= TASK TO CARRY OUT =
Count the lines below that contain the word "from", and give only that number.

─── SUPPLIED RECORDS

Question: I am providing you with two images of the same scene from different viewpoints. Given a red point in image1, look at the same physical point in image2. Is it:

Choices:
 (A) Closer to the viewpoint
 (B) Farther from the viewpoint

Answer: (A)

──────

= ANSWER TO THE EXERCISE =
2